> **EXERCISE INSTRUCTIONS**: Below are some records; output exactly the lines from the line with "C4: 150nF (GND, VA) -> 100nF (GND, VA)" to the line with "J3 pin 4: W6 -> W13", both ends kept, and nothing more.

> **RECORDS PROVIDED**:
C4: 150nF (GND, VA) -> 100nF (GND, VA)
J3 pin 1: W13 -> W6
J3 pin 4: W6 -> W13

--

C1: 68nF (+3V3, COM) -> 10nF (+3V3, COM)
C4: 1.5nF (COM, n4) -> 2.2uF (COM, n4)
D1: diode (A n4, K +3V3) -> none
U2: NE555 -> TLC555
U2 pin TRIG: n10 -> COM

> **EXERCISE RESPONSE**:
C4: 150nF (GND, VA) -> 100nF (GND, VA)
J3 pin 1: W13 -> W6
J3 pin 4: W6 -> W13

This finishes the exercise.